Challenge:
Lay out every line of the records below as a numbered list, leaving out any blank lines.
───── Data provided
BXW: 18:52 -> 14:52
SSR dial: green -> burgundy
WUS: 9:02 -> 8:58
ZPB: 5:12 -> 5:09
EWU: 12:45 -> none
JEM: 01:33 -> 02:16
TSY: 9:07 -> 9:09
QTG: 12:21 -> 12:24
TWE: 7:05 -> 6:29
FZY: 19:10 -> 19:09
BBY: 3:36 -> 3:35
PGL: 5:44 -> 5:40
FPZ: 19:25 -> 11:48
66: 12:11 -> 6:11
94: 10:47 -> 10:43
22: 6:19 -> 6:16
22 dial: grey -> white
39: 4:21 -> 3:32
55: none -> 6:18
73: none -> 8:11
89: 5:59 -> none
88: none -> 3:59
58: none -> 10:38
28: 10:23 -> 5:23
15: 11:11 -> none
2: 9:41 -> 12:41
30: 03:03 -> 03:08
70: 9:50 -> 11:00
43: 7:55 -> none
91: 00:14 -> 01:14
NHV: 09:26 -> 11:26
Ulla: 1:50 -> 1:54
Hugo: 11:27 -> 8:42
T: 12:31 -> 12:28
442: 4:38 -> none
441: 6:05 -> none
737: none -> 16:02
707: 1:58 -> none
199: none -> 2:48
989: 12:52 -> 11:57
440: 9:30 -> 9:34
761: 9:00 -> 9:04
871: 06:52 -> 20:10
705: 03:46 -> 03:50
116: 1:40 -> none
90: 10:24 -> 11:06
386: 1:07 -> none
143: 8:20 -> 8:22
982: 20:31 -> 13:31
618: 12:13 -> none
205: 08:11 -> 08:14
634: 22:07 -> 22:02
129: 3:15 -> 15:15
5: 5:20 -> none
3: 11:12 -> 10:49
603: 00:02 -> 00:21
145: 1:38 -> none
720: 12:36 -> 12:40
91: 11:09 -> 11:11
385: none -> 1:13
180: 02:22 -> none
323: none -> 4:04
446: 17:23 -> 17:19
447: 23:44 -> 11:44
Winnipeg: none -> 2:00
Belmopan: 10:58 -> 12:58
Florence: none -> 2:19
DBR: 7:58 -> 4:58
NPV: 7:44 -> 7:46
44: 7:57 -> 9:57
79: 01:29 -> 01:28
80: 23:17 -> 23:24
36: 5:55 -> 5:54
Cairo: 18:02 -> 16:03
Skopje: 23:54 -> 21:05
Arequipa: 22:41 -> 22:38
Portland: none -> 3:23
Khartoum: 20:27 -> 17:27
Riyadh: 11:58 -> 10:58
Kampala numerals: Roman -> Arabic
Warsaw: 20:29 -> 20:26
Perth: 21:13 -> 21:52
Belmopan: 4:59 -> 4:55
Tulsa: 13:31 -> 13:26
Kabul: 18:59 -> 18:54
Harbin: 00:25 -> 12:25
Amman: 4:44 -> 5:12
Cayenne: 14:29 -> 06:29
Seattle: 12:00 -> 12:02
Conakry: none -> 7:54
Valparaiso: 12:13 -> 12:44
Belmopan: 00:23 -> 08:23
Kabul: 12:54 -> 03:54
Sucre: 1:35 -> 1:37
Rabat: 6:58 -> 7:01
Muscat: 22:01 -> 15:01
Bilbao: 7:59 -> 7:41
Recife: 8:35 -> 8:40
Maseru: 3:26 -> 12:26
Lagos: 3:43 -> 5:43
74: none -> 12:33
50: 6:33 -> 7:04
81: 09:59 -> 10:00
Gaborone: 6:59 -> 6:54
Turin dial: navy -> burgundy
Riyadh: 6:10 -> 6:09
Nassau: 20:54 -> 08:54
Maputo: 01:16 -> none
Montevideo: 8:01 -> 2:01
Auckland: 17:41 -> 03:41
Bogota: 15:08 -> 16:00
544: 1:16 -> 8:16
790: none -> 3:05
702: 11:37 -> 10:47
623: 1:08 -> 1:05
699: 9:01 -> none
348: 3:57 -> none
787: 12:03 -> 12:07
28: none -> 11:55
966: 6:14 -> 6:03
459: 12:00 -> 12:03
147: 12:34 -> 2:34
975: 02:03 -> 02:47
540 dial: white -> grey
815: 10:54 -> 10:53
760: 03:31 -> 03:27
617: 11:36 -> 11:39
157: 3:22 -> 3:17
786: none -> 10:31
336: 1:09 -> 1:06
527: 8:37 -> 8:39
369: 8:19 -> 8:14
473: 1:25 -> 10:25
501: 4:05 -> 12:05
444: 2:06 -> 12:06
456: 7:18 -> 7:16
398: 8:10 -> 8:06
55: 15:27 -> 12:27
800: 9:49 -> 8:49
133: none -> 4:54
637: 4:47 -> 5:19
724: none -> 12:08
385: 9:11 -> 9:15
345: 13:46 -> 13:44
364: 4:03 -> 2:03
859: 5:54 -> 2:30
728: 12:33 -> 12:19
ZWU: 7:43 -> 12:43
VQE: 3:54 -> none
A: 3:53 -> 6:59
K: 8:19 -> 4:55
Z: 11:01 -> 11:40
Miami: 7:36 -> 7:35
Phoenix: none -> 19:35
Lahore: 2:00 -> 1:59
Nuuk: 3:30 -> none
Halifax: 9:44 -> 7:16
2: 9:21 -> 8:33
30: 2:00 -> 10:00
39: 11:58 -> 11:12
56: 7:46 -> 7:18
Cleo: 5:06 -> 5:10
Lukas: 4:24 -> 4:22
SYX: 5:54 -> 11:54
──────────
Correct answer:
1. BXW: 18:52 -> 14:52
2. SSR dial: green -> burgundy
3. WUS: 9:02 -> 8:58
4. ZPB: 5:12 -> 5:09
5. EWU: 12:45 -> none
6. JEM: 01:33 -> 02:16
7. TSY: 9:07 -> 9:09
8. QTG: 12:21 -> 12:24
9. TWE: 7:05 -> 6:29
10. FZY: 19:10 -> 19:09
11. BBY: 3:36 -> 3:35
12. PGL: 5:44 -> 5:40
13. FPZ: 19:25 -> 11:48
14. 66: 12:11 -> 6:11
15. 94: 10:47 -> 10:43
16. 22: 6:19 -> 6:16
17. 22 dial: grey -> white
18. 39: 4:21 -> 3:32
19. 55: none -> 6:18
20. 73: none -> 8:11
21. 89: 5:59 -> none
22. 88: none -> 3:59
23. 58: none -> 10:38
24. 28: 10:23 -> 5:23
25. 15: 11:11 -> none
26. 2: 9:41 -> 12:41
27. 30: 03:03 -> 03:08
28. 70: 9:50 -> 11:00
29. 43: 7:55 -> none
30. 91: 00:14 -> 01:14
31. NHV: 09:26 -> 11:26
32. Ulla: 1:50 -> 1:54
33. Hugo: 11:27 -> 8:42
34. T: 12:31 -> 12:28
35. 442: 4:38 -> none
36. 441: 6:05 -> none
37. 737: none -> 16:02
38. 707: 1:58 -> none
39. 199: none -> 2:48
40. 989: 12:52 -> 11:57
41. 440: 9:30 -> 9:34
42. 761: 9:00 -> 9:04
43. 871: 06:52 -> 20:10
44. 705: 03:46 -> 03:50
45. 116: 1:40 -> none
46. 90: 10:24 -> 11:06
47. 386: 1:07 -> none
48. 143: 8:20 -> 8:22
49. 982: 20:31 -> 13:31
50. 618: 12:13 -> none
51. 205: 08:11 -> 08:14
52. 634: 22:07 -> 22:02
53. 129: 3:15 -> 15:15
54. 5: 5:20 -> none
55. 3: 11:12 -> 10:49
56. 603: 00:02 -> 00:21
57. 145: 1:38 -> none
58. 720: 12:36 -> 12:40
59. 91: 11:09 -> 11:11
60. 385: none -> 1:13
61. 180: 02:22 -> none
62. 323: none -> 4:04
63. 446: 17:23 -> 17:19
64. 447: 23:44 -> 11:44
65. Winnipeg: none -> 2:00
66. Belmopan: 10:58 -> 12:58
67. Florence: none -> 2:19
68. DBR: 7:58 -> 4:58
69. NPV: 7:44 -> 7:46
70. 44: 7:57 -> 9:57
71. 79: 01:29 -> 01:28
72. 80: 23:17 -> 23:24
73. 36: 5:55 -> 5:54
74. Cairo: 18:02 -> 16:03
75. Skopje: 23:54 -> 21:05
76. Arequipa: 22:41 -> 22:38
77. Portland: none -> 3:23
78. Khartoum: 20:27 -> 17:27
79. Riyadh: 11:58 -> 10:58
80. Kampala numerals: Roman -> Arabic
81. Warsaw: 20:29 -> 20:26
82. Perth: 21:13 -> 21:52
83. Belmopan: 4:59 -> 4:55
84. Tulsa: 13:31 -> 13:26
85. Kabul: 18:59 -> 18:54
86. Harbin: 00:25 -> 12:25
87. Amman: 4:44 -> 5:12
88. Cayenne: 14:29 -> 06:29
89. Seattle: 12:00 -> 12:02
90. Conakry: none -> 7:54
91. Valparaiso: 12:13 -> 12:44
92. Belmopan: 00:23 -> 08:23
93. Kabul: 12:54 -> 03:54
94. Sucre: 1:35 -> 1:37
95. Rabat: 6:58 -> 7:01
96. Muscat: 22:01 -> 15:01
97. Bilbao: 7:59 -> 7:41
98. Recife: 8:35 -> 8:40
99. Maseru: 3:26 -> 12:26
100. Lagos: 3:43 -> 5:43
101. 74: none -> 12:33
102. 50: 6:33 -> 7:04
103. 81: 09:59 -> 10:00
104. Gaborone: 6:59 -> 6:54
105. Turin dial: navy -> burgundy
106. Riyadh: 6:10 -> 6:09
107. Nassau: 20:54 -> 08:54
108. Maputo: 01:16 -> none
109. Montevideo: 8:01 -> 2:01
110. Auckland: 17:41 -> 03:41
111. Bogota: 15:08 -> 16:00
112. 544: 1:16 -> 8:16
113. 790: none -> 3:05
114. 702: 11:37 -> 10:47
115. 623: 1:08 -> 1:05
116. 699: 9:01 -> none
117. 348: 3:57 -> none
118. 787: 12:03 -> 12:07
119. 28: none -> 11:55
120. 966: 6:14 -> 6:03
121. 459: 12:00 -> 12:03
122. 147: 12:34 -> 2:34
123. 975: 02:03 -> 02:47
124. 540 dial: white -> grey
125. 815: 10:54 -> 10:53
126. 760: 03:31 -> 03:27
127. 617: 11:36 -> 11:39
128. 157: 3:22 -> 3:17
129. 786: none -> 10:31
130. 336: 1:09 -> 1:06
131. 527: 8:37 -> 8:39
132. 369: 8:19 -> 8:14
133. 473: 1:25 -> 10:25
134. 501: 4:05 -> 12:05
135. 444: 2:06 -> 12:06
136. 456: 7:18 -> 7:16
137. 398: 8:10 -> 8:06
138. 55: 15:27 -> 12:27
139. 800: 9:49 -> 8:49
140. 133: none -> 4:54
141. 637: 4:47 -> 5:19
142. 724: none -> 12:08
143. 385: 9:11 -> 9:15
144. 345: 13:46 -> 13:44
145. 364: 4:03 -> 2:03
146. 859: 5:54 -> 2:30
147. 728: 12:33 -> 12:19
148. ZWU: 7:43 -> 12:43
149. VQE: 3:54 -> none
150. A: 3:53 -> 6:59
151. K: 8:19 -> 4:55
152. Z: 11:01 -> 11:40
153. Miami: 7:36 -> 7:35
154. Phoenix: none -> 19:35
155. Lahore: 2:00 -> 1:59
156. Nuuk: 3:30 -> none
157. Halifax: 9:44 -> 7:16
158. 2: 9:21 -> 8:33
159. 30: 2:00 -> 10:00
160. 39: 11:58 -> 11:12
161. 56: 7:46 -> 7:18
162. Cleo: 5:06 -> 5:10
163. Lukas: 4:24 -> 4:22
164. SYX: 5:54 -> 11:54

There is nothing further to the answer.